■ Satellite image grounding data:
== Segment start ==

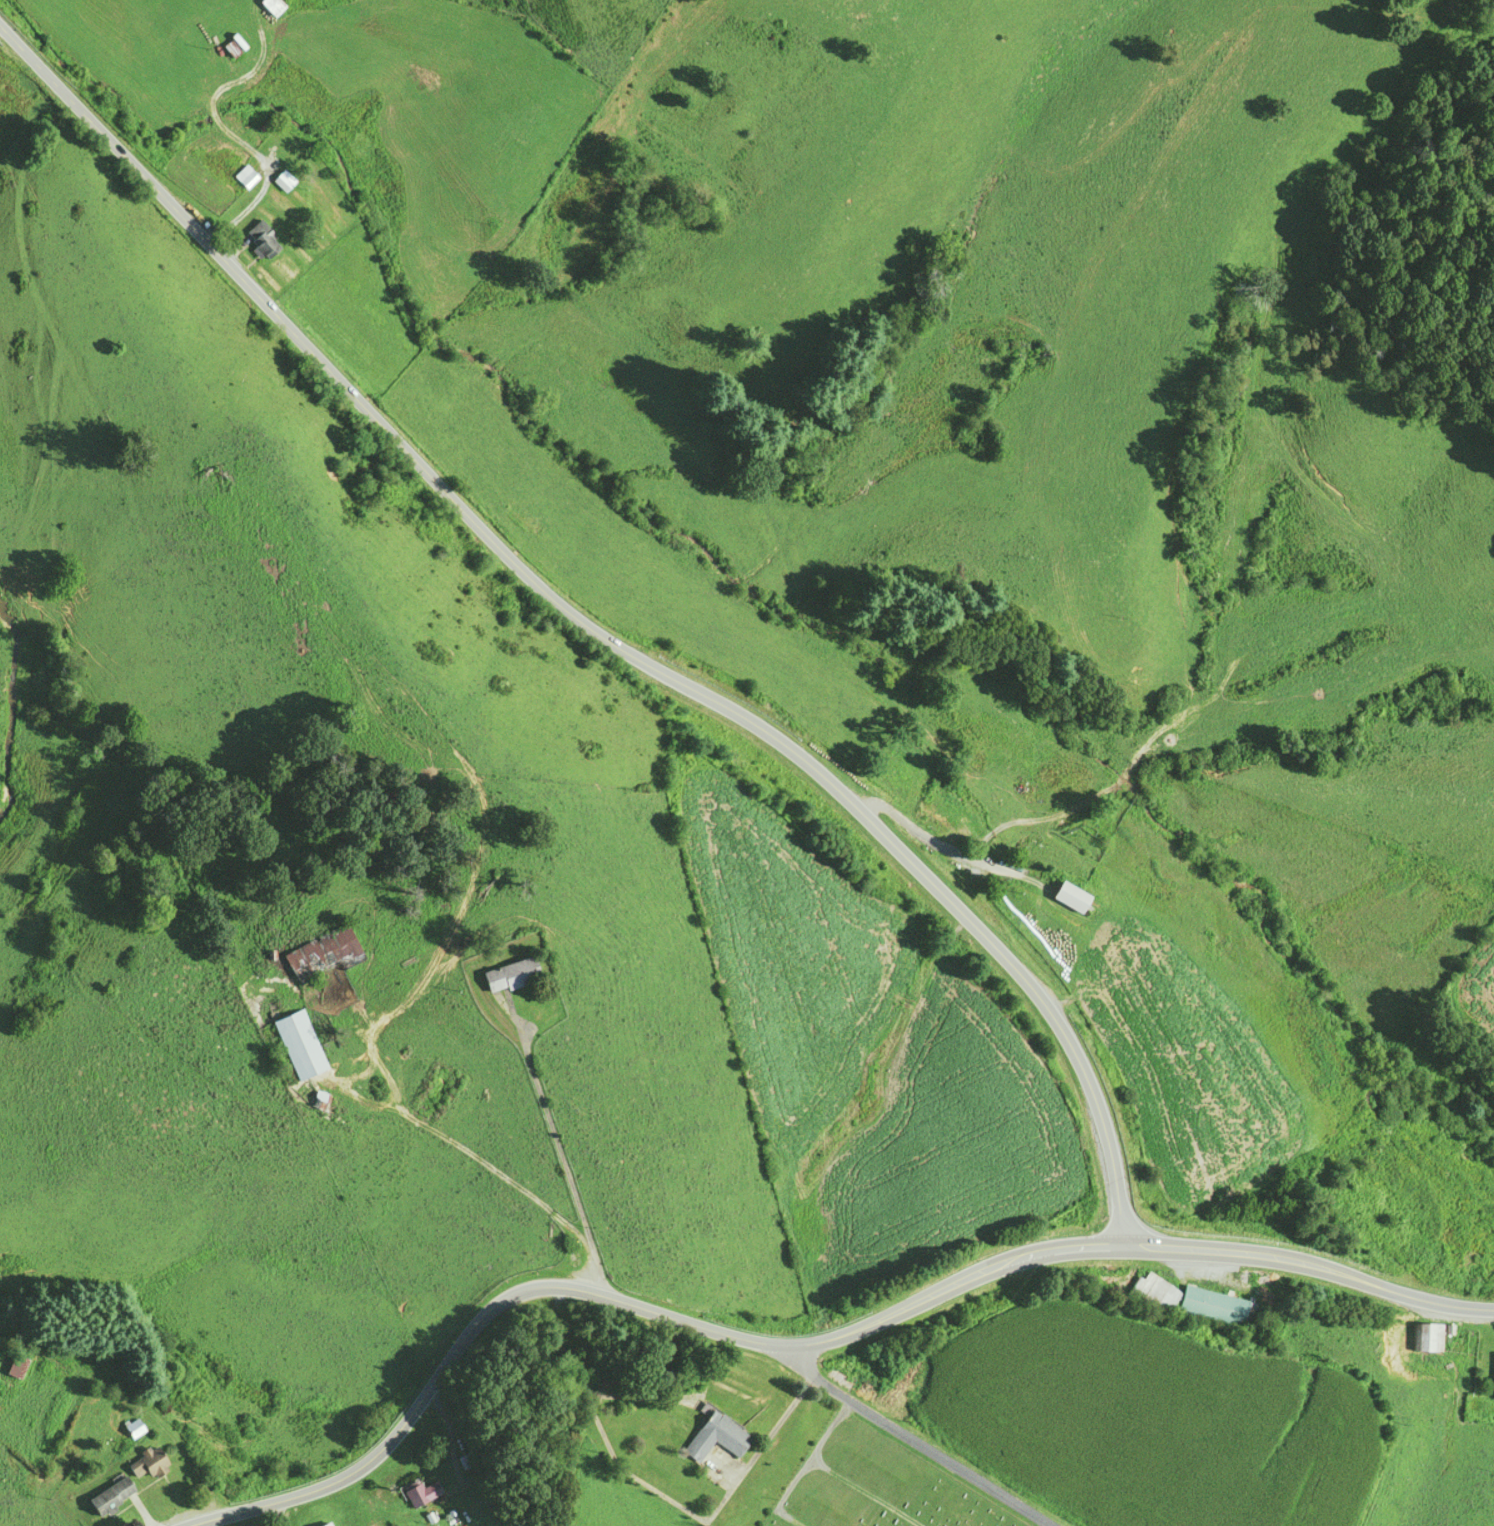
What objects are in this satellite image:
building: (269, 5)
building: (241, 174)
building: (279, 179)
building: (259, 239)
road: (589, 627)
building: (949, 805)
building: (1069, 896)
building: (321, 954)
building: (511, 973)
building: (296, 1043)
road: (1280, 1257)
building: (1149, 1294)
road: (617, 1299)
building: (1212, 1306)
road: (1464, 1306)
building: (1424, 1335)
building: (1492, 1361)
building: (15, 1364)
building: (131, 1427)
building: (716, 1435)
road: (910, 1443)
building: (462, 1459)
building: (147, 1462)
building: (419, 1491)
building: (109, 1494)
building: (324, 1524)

== Segment end ==

■ WORK INSTRUCTIONS:
Each line of the data above must be reproduced as written. Skip the pictures.

■ RESPONSE TO THE TASK:
What objects are in this satellite image:
building: (269, 5)
building: (241, 174)
building: (279, 179)
building: (259, 239)
road: (589, 627)
building: (949, 805)
building: (1069, 896)
building: (321, 954)
building: (511, 973)
building: (296, 1043)
road: (1280, 1257)
building: (1149, 1294)
road: (617, 1299)
building: (1212, 1306)
road: (1464, 1306)
building: (1424, 1335)
building: (1492, 1361)
building: (15, 1364)
building: (131, 1427)
building: (716, 1435)
road: (910, 1443)
building: (462, 1459)
building: (147, 1462)
building: (419, 1491)
building: (109, 1494)
building: (324, 1524)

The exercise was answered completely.